Aim of the task. Write out every line below that contains "satellite".

Object class coordinate lists:
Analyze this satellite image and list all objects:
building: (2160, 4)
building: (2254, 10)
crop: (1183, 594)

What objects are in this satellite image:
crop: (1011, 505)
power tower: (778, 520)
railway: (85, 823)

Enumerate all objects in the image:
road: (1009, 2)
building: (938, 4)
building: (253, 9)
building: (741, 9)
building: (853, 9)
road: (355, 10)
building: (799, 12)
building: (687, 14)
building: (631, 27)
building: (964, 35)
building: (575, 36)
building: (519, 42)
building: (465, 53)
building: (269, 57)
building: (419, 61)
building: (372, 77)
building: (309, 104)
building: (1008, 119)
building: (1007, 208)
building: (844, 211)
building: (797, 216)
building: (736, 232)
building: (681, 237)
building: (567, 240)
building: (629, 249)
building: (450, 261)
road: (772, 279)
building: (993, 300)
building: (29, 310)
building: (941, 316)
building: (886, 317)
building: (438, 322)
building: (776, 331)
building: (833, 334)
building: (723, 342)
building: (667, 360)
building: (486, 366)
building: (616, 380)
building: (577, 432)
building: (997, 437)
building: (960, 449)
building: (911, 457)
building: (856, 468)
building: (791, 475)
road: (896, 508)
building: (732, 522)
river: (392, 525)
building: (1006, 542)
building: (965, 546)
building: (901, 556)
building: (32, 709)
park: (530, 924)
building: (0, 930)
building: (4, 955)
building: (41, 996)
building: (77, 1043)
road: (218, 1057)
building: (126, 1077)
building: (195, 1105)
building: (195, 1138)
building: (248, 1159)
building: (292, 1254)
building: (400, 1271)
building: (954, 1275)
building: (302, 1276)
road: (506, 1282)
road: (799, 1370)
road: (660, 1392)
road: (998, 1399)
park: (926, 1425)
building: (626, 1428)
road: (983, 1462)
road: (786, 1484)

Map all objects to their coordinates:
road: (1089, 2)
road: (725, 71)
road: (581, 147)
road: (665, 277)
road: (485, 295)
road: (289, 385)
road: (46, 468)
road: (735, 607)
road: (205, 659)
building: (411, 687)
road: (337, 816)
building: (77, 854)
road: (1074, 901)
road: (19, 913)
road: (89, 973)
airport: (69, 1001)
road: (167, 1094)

Exercise solution.
Analyze this satellite image and list all objects:
What objects are in this satellite image:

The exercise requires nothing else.